## Records provided
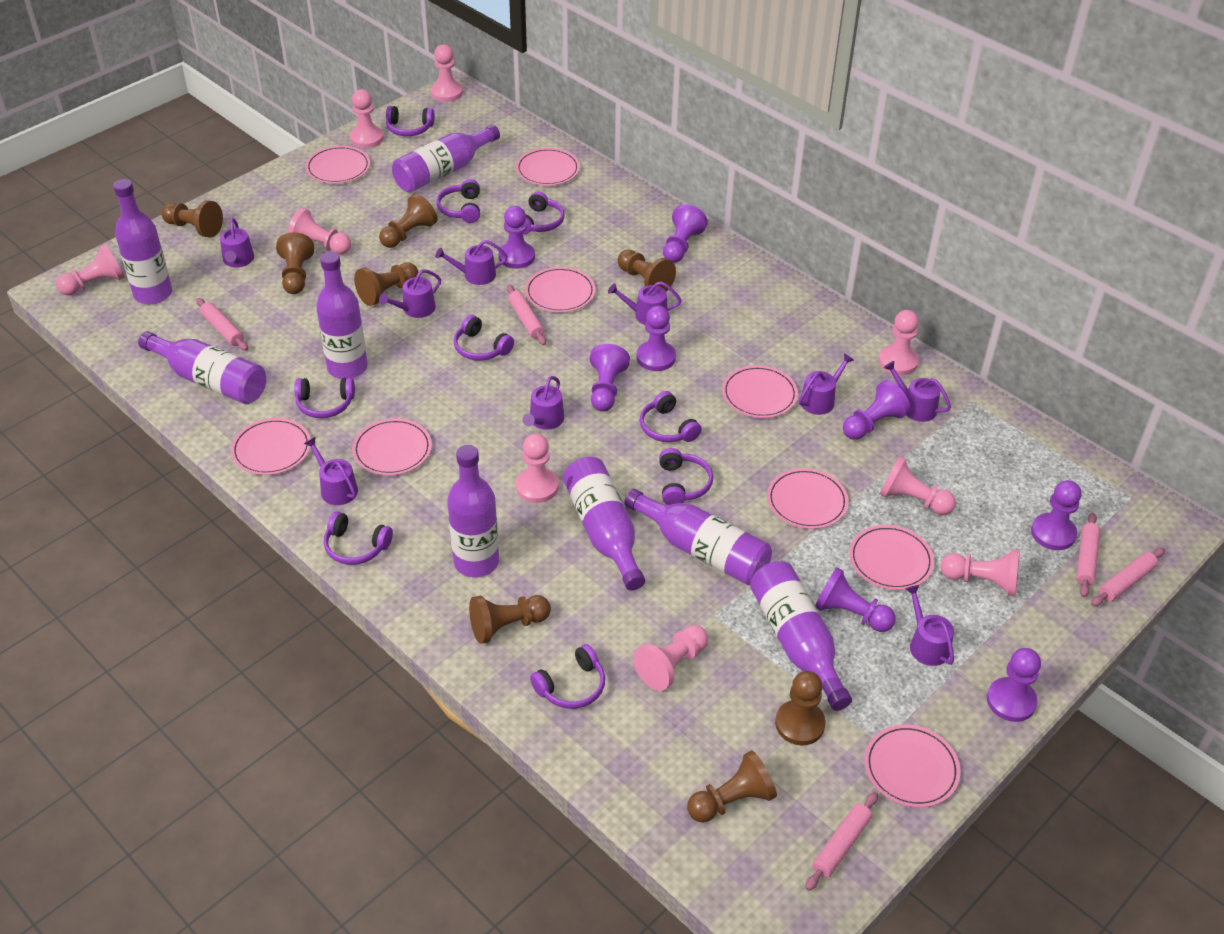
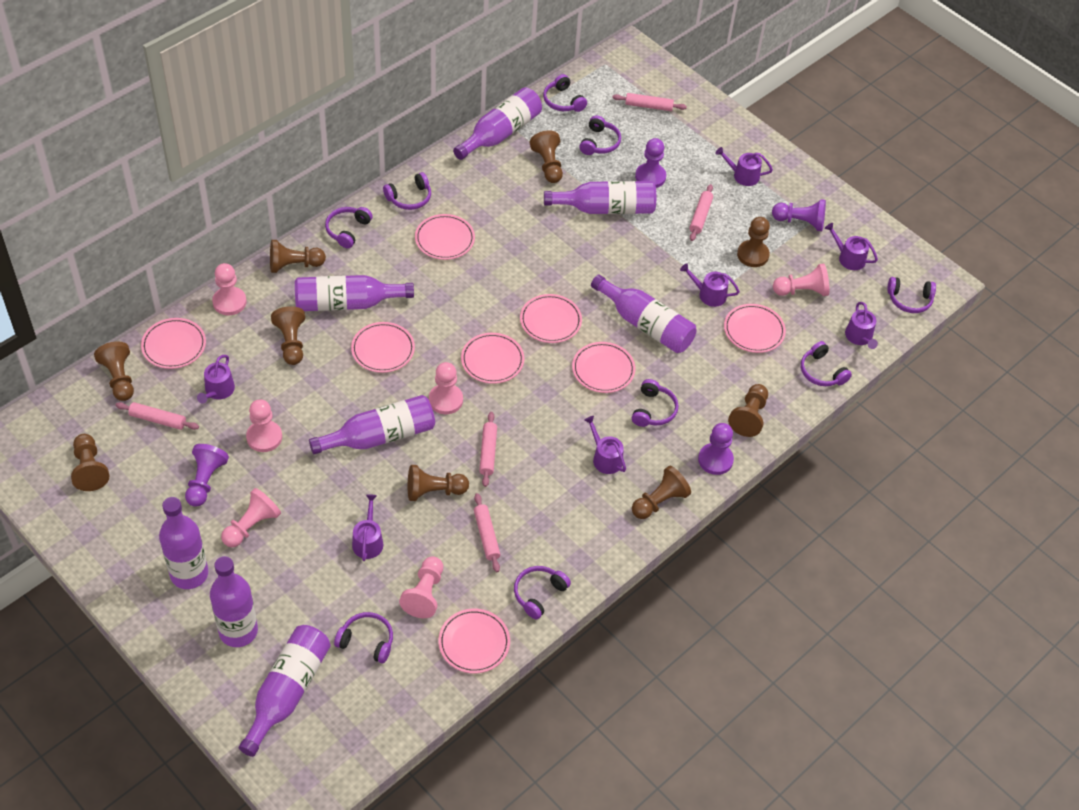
brown pawn: [161,200,223,238] [276,232,314,294] [354,262,418,306] [379,194,438,248] [469,595,551,644] [618,250,676,292] [687,750,777,823] [775,671,826,745] = 8 -> [71,434,109,491] [94,341,134,401] [270,240,326,273] [271,306,305,365] [408,465,469,501] [529,130,563,183] [632,466,691,519] [728,384,768,437] [737,217,770,267] = 9
pink pawn: [56,244,125,295] [287,208,351,254] [350,89,384,148] [430,44,463,102] [516,434,559,503] [633,625,708,691] [878,310,919,375] [880,456,956,515] [941,550,1020,596] = 9 -> [212,263,247,315] [221,488,281,547] [246,399,282,452] [399,556,443,618] [429,362,463,414] [773,263,829,296] = 6
pink plate: [231,418,311,475] [305,146,370,184] [352,418,432,476] [516,148,580,186] [525,267,595,313] [722,365,798,418] [767,468,849,529] [849,525,934,590] [865,725,960,808] = 9 -> [141,318,206,369] [351,322,415,373] [415,214,475,260] [438,609,510,674] [461,333,524,384] [520,294,582,343] [572,342,635,393] [724,304,786,353] = 8
purple pawn: [498,206,535,269] [590,344,630,412] [637,306,676,371] [663,204,708,263] [815,567,896,632] [843,380,910,440] [987,648,1041,722] [1031,480,1082,550] = 8 -> [185,444,229,507] [635,138,666,188] [698,423,734,475] [772,199,826,231] = 4
purple watering can: [220,218,254,267] [304,437,358,505] [379,269,441,318] [435,240,508,285] [522,376,564,430] [608,281,682,325] [799,353,854,415] [884,361,951,422] [905,585,954,666] = 9 -> [197,355,235,404] [352,494,383,561] [584,416,626,474] [680,263,740,307] [715,147,773,186] [825,223,878,270] [845,302,878,349] = 7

## Action item
All entries are to be retyped exactly. Omit any embedded images.

## Solved exercise
brown pawn: [161,200,223,238] [276,232,314,294] [354,262,418,306] [379,194,438,248] [469,595,551,644] [618,250,676,292] [687,750,777,823] [775,671,826,745] = 8 -> [71,434,109,491] [94,341,134,401] [270,240,326,273] [271,306,305,365] [408,465,469,501] [529,130,563,183] [632,466,691,519] [728,384,768,437] [737,217,770,267] = 9
pink pawn: [56,244,125,295] [287,208,351,254] [350,89,384,148] [430,44,463,102] [516,434,559,503] [633,625,708,691] [878,310,919,375] [880,456,956,515] [941,550,1020,596] = 9 -> [212,263,247,315] [221,488,281,547] [246,399,282,452] [399,556,443,618] [429,362,463,414] [773,263,829,296] = 6
pink plate: [231,418,311,475] [305,146,370,184] [352,418,432,476] [516,148,580,186] [525,267,595,313] [722,365,798,418] [767,468,849,529] [849,525,934,590] [865,725,960,808] = 9 -> [141,318,206,369] [351,322,415,373] [415,214,475,260] [438,609,510,674] [461,333,524,384] [520,294,582,343] [572,342,635,393] [724,304,786,353] = 8
purple pawn: [498,206,535,269] [590,344,630,412] [637,306,676,371] [663,204,708,263] [815,567,896,632] [843,380,910,440] [987,648,1041,722] [1031,480,1082,550] = 8 -> [185,444,229,507] [635,138,666,188] [698,423,734,475] [772,199,826,231] = 4
purple watering can: [220,218,254,267] [304,437,358,505] [379,269,441,318] [435,240,508,285] [522,376,564,430] [608,281,682,325] [799,353,854,415] [884,361,951,422] [905,585,954,666] = 9 -> [197,355,235,404] [352,494,383,561] [584,416,626,474] [680,263,740,307] [715,147,773,186] [825,223,878,270] [845,302,878,349] = 7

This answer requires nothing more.